◆ SOURCE RECORDS:

----

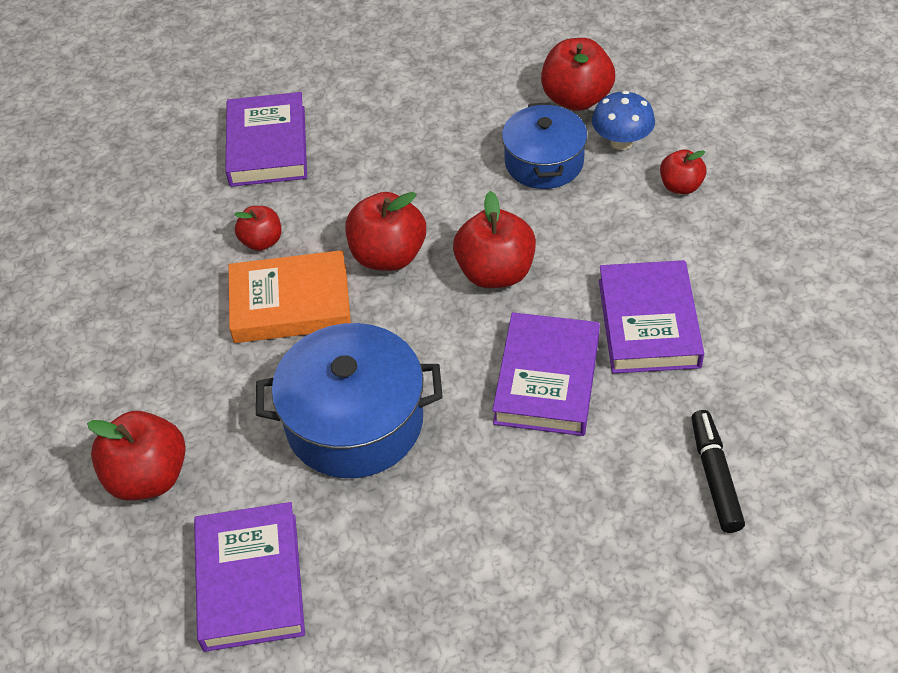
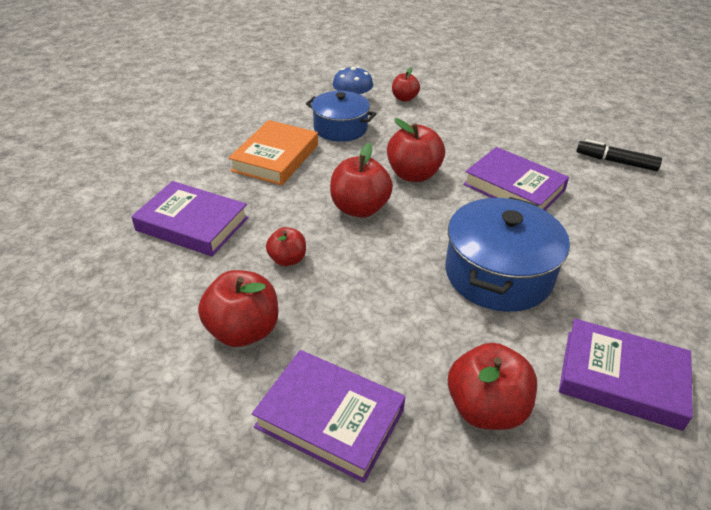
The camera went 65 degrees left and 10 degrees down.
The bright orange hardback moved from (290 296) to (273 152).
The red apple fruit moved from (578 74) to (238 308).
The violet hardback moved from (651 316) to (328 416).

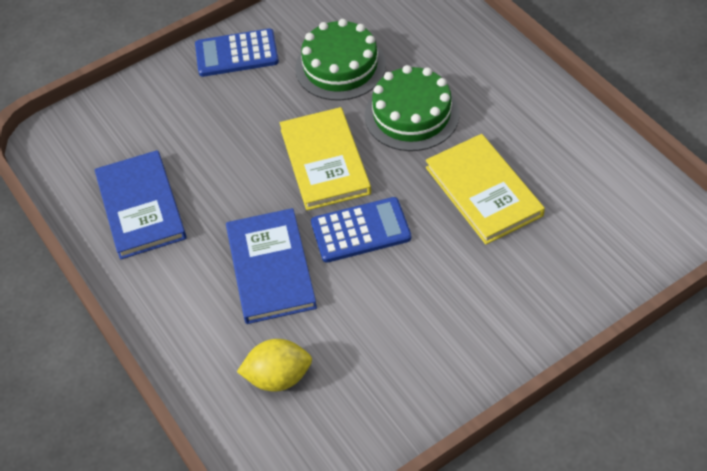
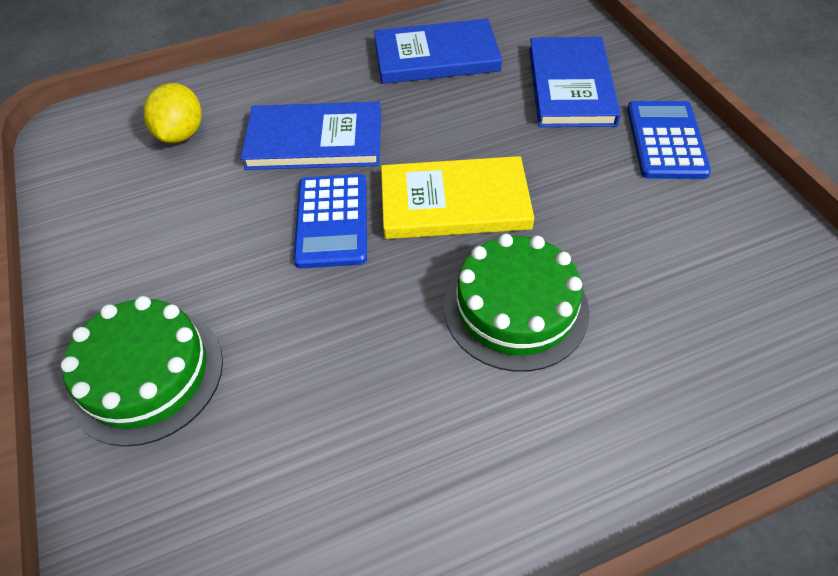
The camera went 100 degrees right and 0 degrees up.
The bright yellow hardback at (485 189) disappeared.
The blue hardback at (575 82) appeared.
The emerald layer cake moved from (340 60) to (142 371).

----

◆ WORK REQUEST:
Search the entries for "moved" and copy each matching line.

◆ RESPONSE:
The bright orange hardback moved from (290 296) to (273 152).
The red apple fruit moved from (578 74) to (238 308).
The violet hardback moved from (651 316) to (328 416).
The emerald layer cake moved from (340 60) to (142 371).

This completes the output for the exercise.